§ DATOS DE ENTRADA:
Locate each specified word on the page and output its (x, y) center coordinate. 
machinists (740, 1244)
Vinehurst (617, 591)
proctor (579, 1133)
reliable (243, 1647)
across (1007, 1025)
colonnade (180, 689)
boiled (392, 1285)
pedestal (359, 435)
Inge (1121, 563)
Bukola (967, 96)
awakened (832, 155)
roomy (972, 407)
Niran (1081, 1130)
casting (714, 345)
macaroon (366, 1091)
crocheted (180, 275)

§ QUÉ HACER: ¿Puedes volver a escribir todas las filas de arriba tal como están, sin cambiar nada?

§ SOLUCIÓN PROPUESTA:
Locate each specified word on the page and output its (x, y) center coordinate. 
machinists (740, 1244)
Vinehurst (617, 591)
proctor (579, 1133)
reliable (243, 1647)
across (1007, 1025)
colonnade (180, 689)
boiled (392, 1285)
pedestal (359, 435)
Inge (1121, 563)
Bukola (967, 96)
awakened (832, 155)
roomy (972, 407)
Niran (1081, 1130)
casting (714, 345)
macaroon (366, 1091)
crocheted (180, 275)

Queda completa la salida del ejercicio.